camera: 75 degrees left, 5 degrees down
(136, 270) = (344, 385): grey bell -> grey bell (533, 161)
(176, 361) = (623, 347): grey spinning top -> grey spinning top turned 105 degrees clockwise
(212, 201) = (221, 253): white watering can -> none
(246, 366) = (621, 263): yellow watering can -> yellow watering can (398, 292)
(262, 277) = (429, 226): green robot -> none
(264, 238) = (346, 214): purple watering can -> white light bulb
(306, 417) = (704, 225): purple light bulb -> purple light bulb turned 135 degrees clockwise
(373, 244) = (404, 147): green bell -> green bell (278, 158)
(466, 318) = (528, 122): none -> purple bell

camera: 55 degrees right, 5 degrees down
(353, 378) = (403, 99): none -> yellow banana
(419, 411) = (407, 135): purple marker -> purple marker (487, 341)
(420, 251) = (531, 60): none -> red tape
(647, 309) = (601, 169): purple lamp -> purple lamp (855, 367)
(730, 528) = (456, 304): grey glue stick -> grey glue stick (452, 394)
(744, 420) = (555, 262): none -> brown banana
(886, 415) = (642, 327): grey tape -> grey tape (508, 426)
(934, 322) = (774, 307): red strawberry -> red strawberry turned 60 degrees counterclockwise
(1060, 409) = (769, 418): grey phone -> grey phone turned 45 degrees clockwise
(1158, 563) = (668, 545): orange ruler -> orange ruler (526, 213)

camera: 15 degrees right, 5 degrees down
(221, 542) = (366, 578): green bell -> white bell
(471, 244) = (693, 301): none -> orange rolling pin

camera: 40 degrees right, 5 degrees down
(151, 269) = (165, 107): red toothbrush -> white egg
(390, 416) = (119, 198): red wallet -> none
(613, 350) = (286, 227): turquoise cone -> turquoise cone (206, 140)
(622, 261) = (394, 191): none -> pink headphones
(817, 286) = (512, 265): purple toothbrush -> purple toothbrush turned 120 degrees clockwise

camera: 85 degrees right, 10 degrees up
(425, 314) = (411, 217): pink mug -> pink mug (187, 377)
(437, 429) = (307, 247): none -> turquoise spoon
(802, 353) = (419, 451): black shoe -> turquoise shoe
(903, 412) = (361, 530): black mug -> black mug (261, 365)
^^^^^^^^
• Problem to solve: The required output is every line above from the one with "(306, 417) = (704, 225): purple" down to the one with "(151, 269) = (165, 107): red", restated word for word, ends included.

• Finished exercise:
(306, 417) = (704, 225): purple light bulb -> purple light bulb turned 135 degrees clockwise
(373, 244) = (404, 147): green bell -> green bell (278, 158)
(466, 318) = (528, 122): none -> purple bell

camera: 55 degrees right, 5 degrees down
(353, 378) = (403, 99): none -> yellow banana
(419, 411) = (407, 135): purple marker -> purple marker (487, 341)
(420, 251) = (531, 60): none -> red tape
(647, 309) = (601, 169): purple lamp -> purple lamp (855, 367)
(730, 528) = (456, 304): grey glue stick -> grey glue stick (452, 394)
(744, 420) = (555, 262): none -> brown banana
(886, 415) = (642, 327): grey tape -> grey tape (508, 426)
(934, 322) = (774, 307): red strawberry -> red strawberry turned 60 degrees counterclockwise
(1060, 409) = (769, 418): grey phone -> grey phone turned 45 degrees clockwise
(1158, 563) = (668, 545): orange ruler -> orange ruler (526, 213)

camera: 15 degrees right, 5 degrees down
(221, 542) = (366, 578): green bell -> white bell
(471, 244) = (693, 301): none -> orange rolling pin

camera: 40 degrees right, 5 degrees down
(151, 269) = (165, 107): red toothbrush -> white egg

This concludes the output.